• [EXERCISE INPUT]

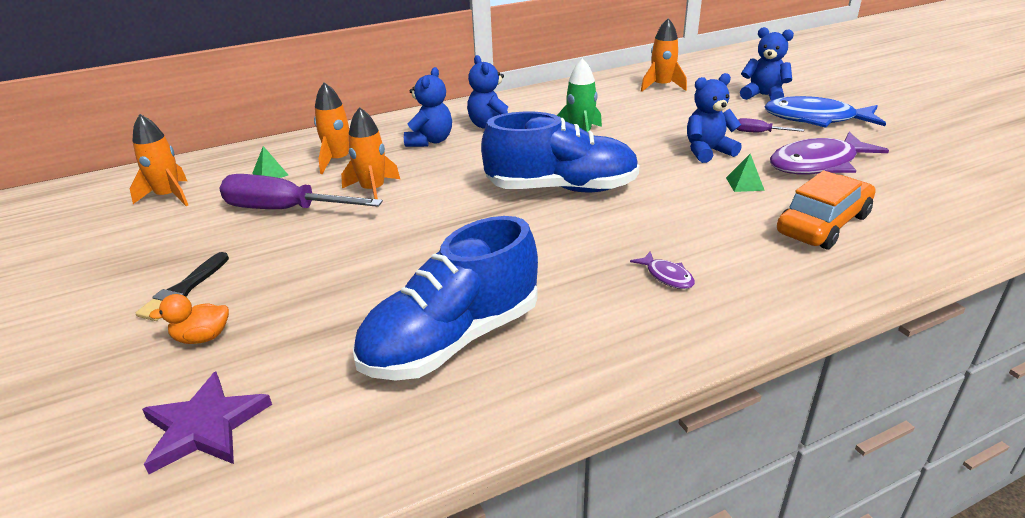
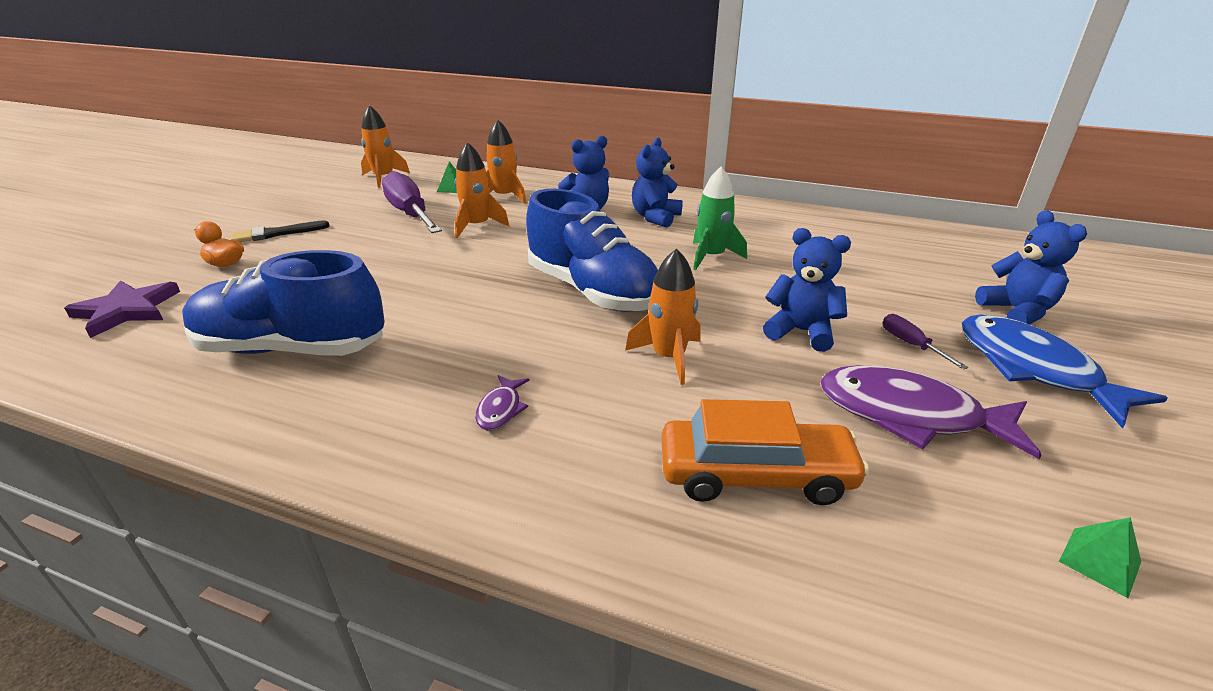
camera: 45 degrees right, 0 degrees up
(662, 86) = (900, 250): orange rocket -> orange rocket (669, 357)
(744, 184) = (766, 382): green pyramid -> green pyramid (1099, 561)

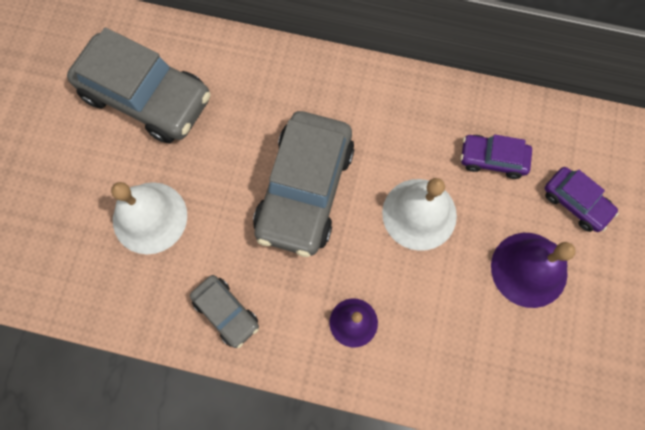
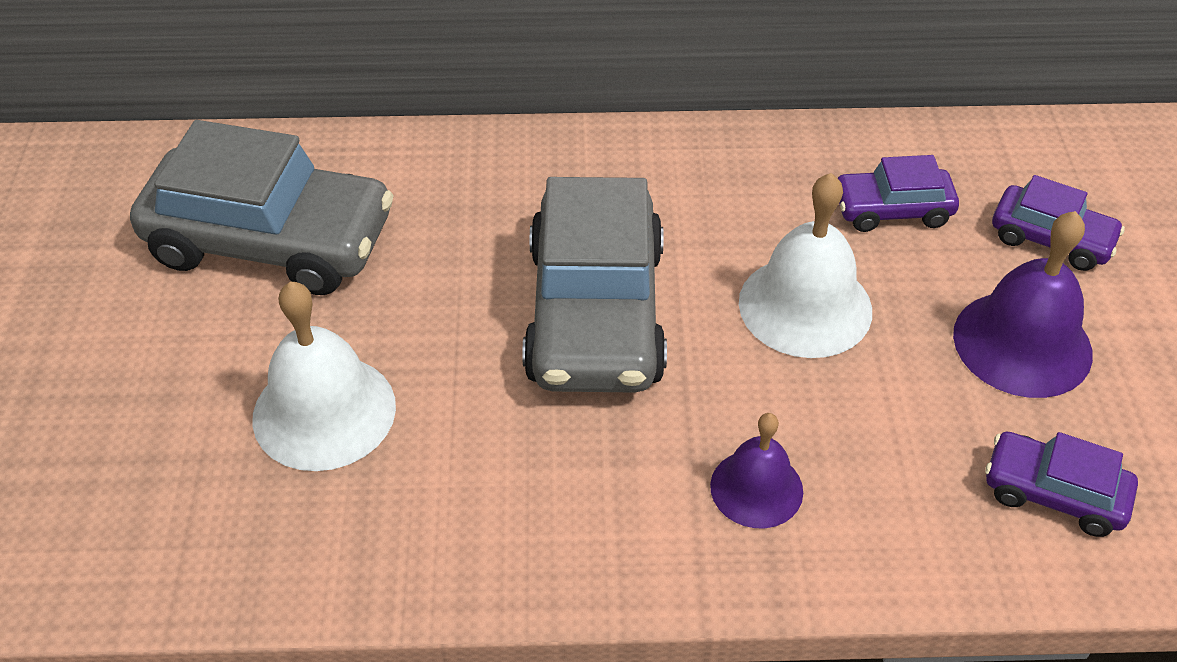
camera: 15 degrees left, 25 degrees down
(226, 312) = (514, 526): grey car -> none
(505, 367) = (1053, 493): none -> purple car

• [EXERCISE] Copy each line from the data that features the string "camera".

• [OUTPUT]
camera: 45 degrees right, 0 degrees up
camera: 15 degrees left, 25 degrees down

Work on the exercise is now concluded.